Description of the task
From the entries below, please output exactly the lines starting at the one containing "camera: 20 degrees right, 10 degrees down" and ending at the one containing "(523, 427) = (577, 497): orange", both included.

Dataset
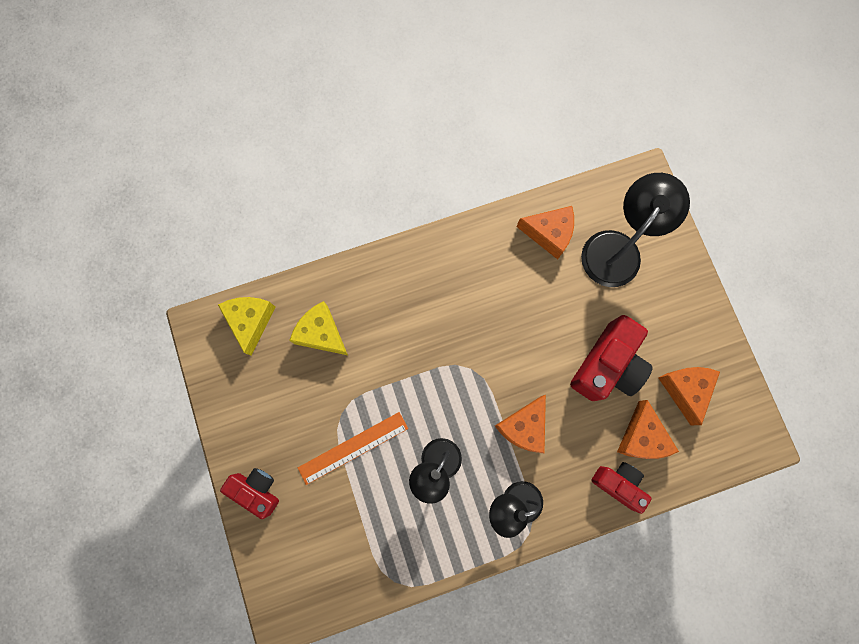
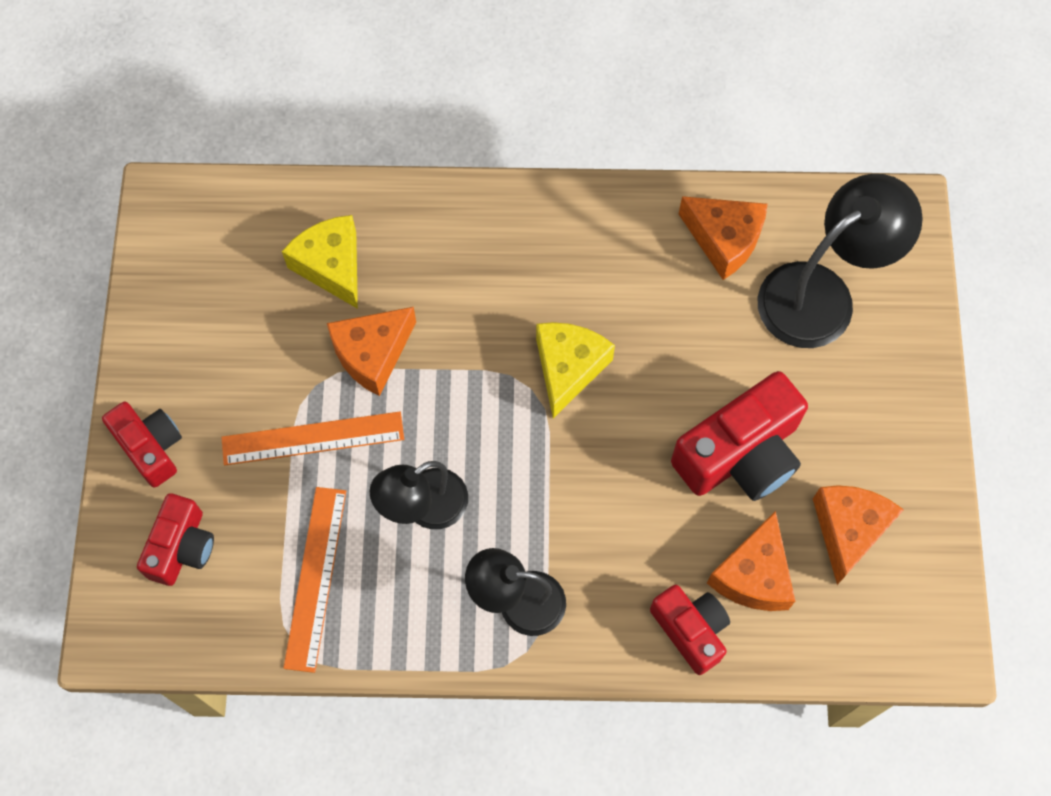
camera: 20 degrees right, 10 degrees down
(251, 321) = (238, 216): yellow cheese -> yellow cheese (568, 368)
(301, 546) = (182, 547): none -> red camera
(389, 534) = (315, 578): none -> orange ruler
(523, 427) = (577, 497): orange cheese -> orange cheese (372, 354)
...
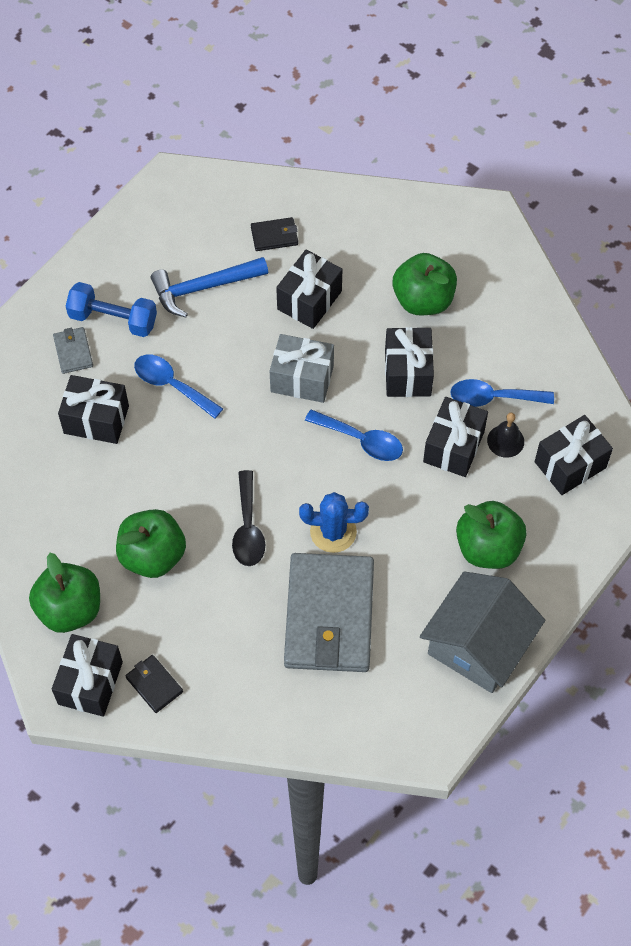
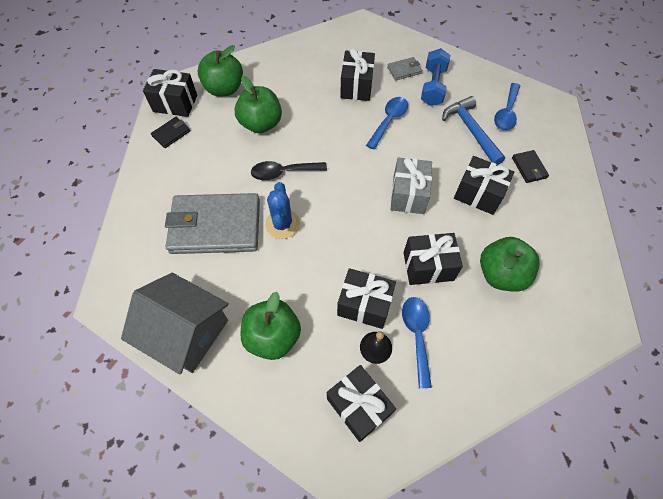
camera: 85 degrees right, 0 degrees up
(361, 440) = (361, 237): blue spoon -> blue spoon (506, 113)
==
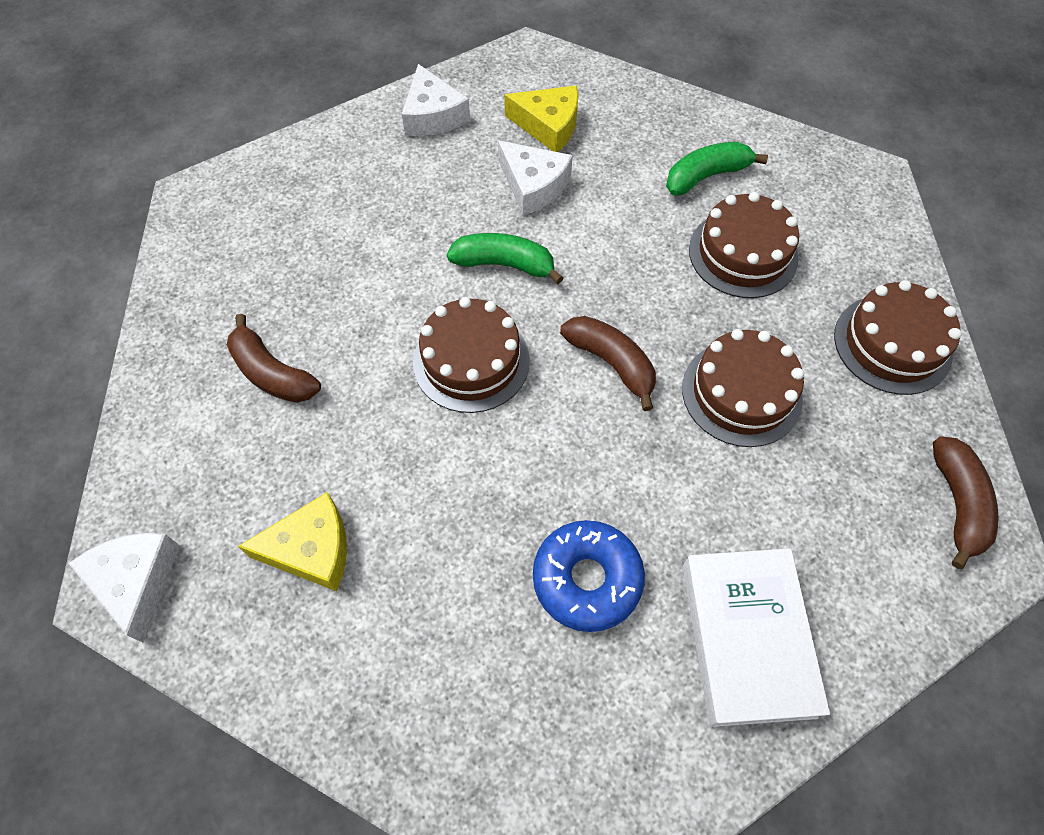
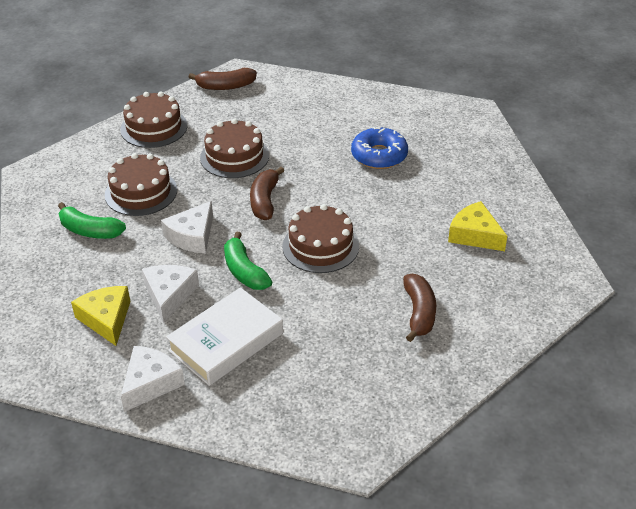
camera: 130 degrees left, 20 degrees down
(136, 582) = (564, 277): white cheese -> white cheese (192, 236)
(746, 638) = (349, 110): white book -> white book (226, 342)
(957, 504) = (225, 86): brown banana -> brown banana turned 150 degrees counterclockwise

Your response
camera: 20 degrees right, 10 degrees down
(251, 321) = (238, 216): yellow cheese -> yellow cheese (568, 368)
(301, 546) = (182, 547): none -> red camera
(389, 534) = (315, 578): none -> orange ruler
(523, 427) = (577, 497): orange cheese -> orange cheese (372, 354)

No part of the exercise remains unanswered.